Make an exact copy of the whole listing, but leave its pictures out.

START Data for the task

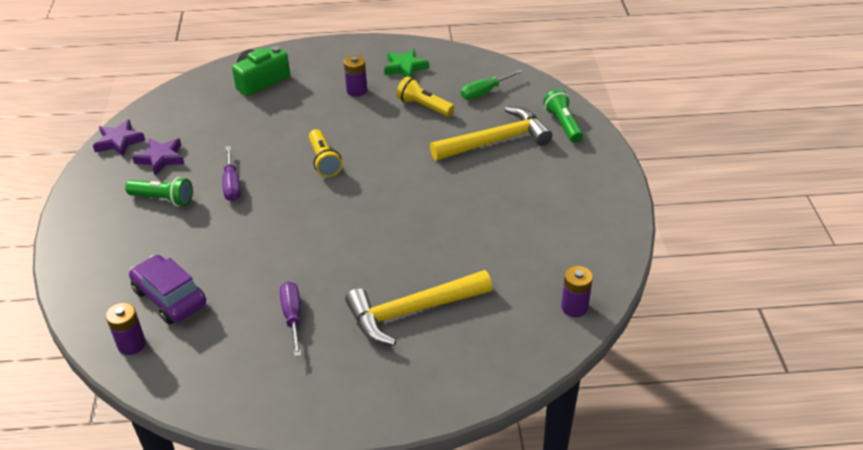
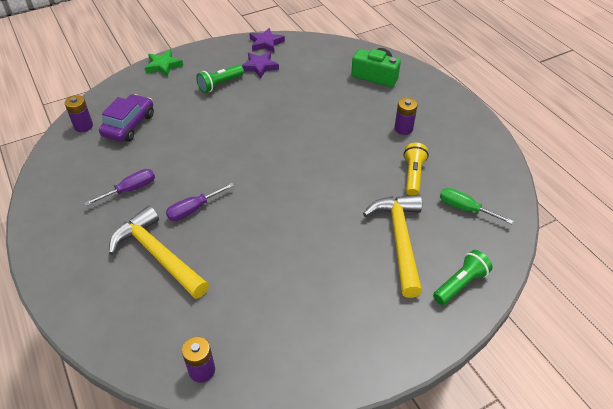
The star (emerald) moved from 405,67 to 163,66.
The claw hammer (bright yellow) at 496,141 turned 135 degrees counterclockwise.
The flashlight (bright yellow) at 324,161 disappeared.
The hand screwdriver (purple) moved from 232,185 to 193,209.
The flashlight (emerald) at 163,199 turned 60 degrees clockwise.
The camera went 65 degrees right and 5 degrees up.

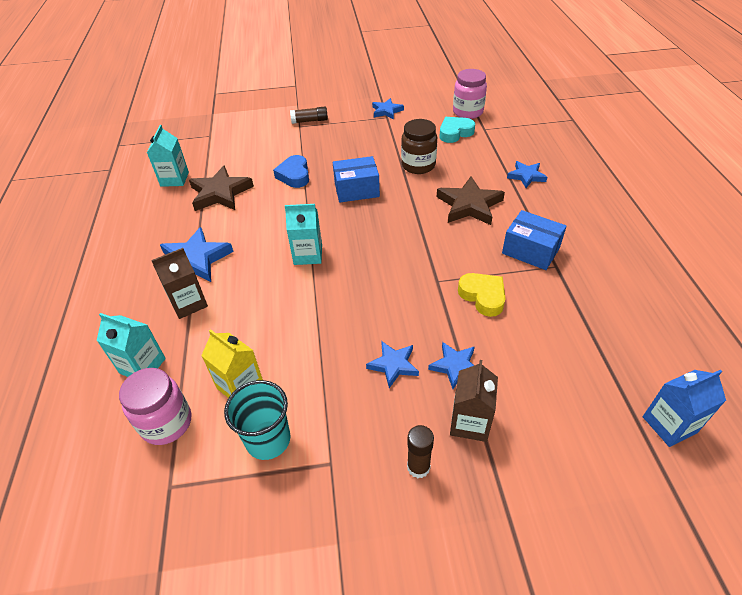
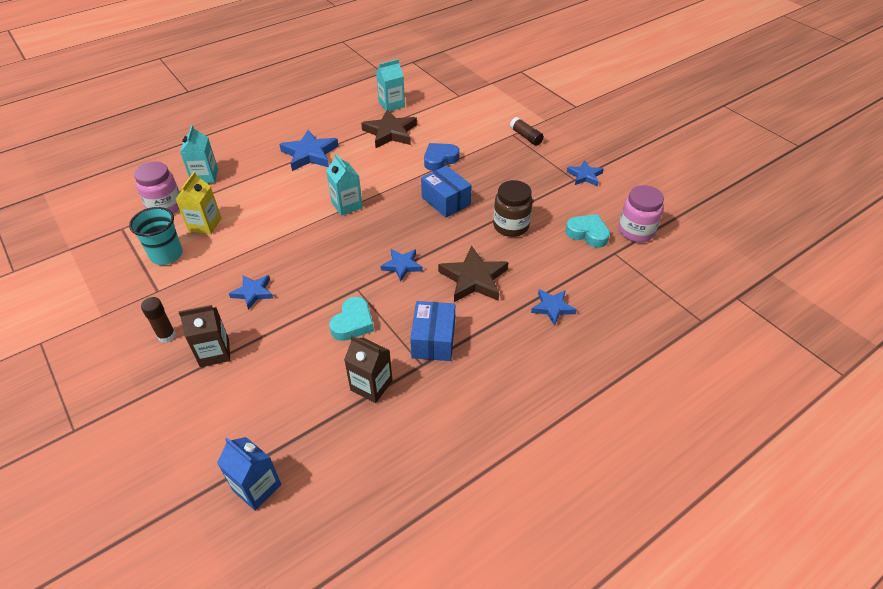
The carton (brown) moved from 188,303 to 371,385.
The love heart (bright yellow) at 483,296 became the love heart (turquoise) at 353,323.
The star (blue) moved from 455,366 to 402,266.
The camera went 60 degrees right and 0 degrees up.

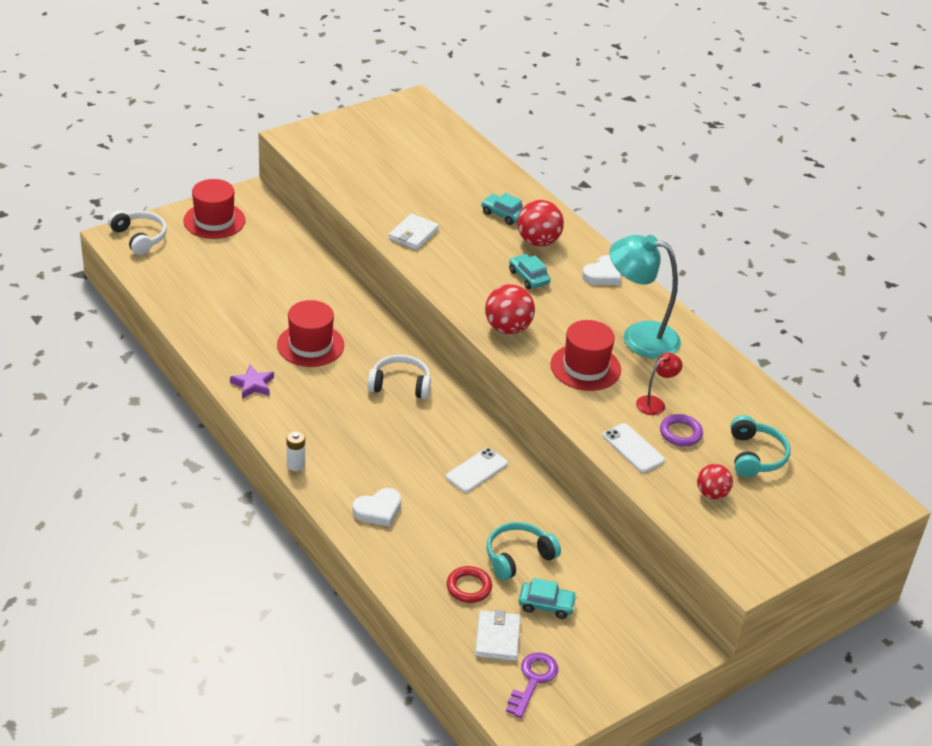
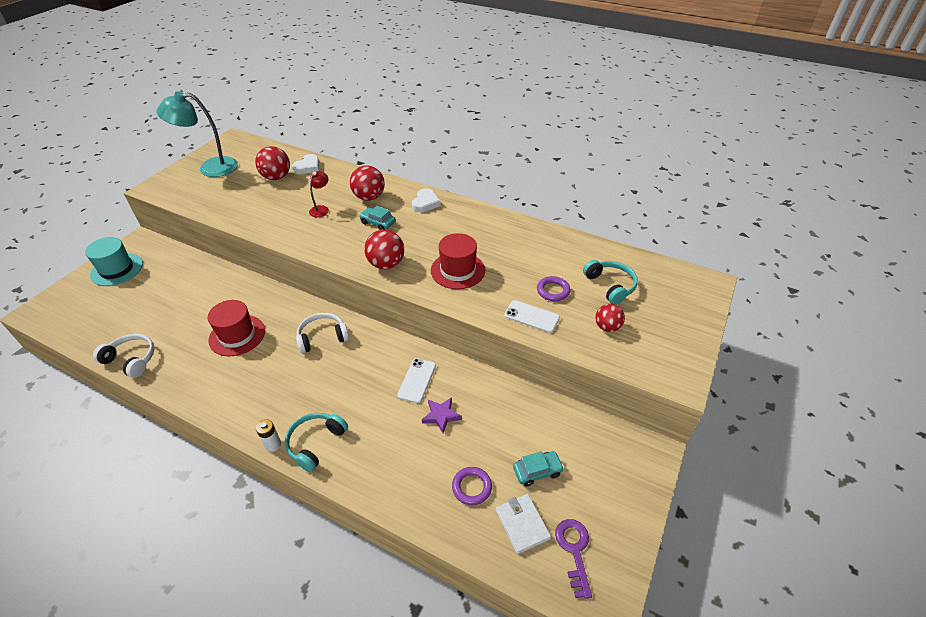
The tall hat (scarlet) at 214,221 became the tall hat (turquoise) at 117,269.
The car (turquoise) at 503,214 disappeared.
The over-ear headphones (pure white) moved from 139,237 to 131,360.
The billfold (pure white) at 413,234 disappeared.
The reading lamp (turquoise) moved from 639,337 to 210,168.
The reading lamp (scarlet) moved from 655,403 to 321,209.
The star (purple) moved from 253,384 to 441,416.
The love heart (pure white) moved from 378,510 to 307,167.
The over-ear headphones (turquoise) moved from 518,557 to 315,443.
The ring (scarlet) at 469,587 became the ring (purple) at 471,487.
The play ball (scarlet) at 276,177 appeared.
The camera went 25 degrees left and 5 degrees up.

END Data for the task

Your response
The star (emerald) moved from 405,67 to 163,66.
The claw hammer (bright yellow) at 496,141 turned 135 degrees counterclockwise.
The flashlight (bright yellow) at 324,161 disappeared.
The hand screwdriver (purple) moved from 232,185 to 193,209.
The flashlight (emerald) at 163,199 turned 60 degrees clockwise.
The camera went 65 degrees right and 5 degrees up.

The carton (brown) moved from 188,303 to 371,385.
The love heart (bright yellow) at 483,296 became the love heart (turquoise) at 353,323.
The star (blue) moved from 455,366 to 402,266.
The camera went 60 degrees right and 0 degrees up.

The tall hat (scarlet) at 214,221 became the tall hat (turquoise) at 117,269.
The car (turquoise) at 503,214 disappeared.
The over-ear headphones (pure white) moved from 139,237 to 131,360.
The billfold (pure white) at 413,234 disappeared.
The reading lamp (turquoise) moved from 639,337 to 210,168.
The reading lamp (scarlet) moved from 655,403 to 321,209.
The star (purple) moved from 253,384 to 441,416.
The love heart (pure white) moved from 378,510 to 307,167.
The over-ear headphones (turquoise) moved from 518,557 to 315,443.
The ring (scarlet) at 469,587 became the ring (purple) at 471,487.
The play ball (scarlet) at 276,177 appeared.
The camera went 25 degrees left and 5 degrees up.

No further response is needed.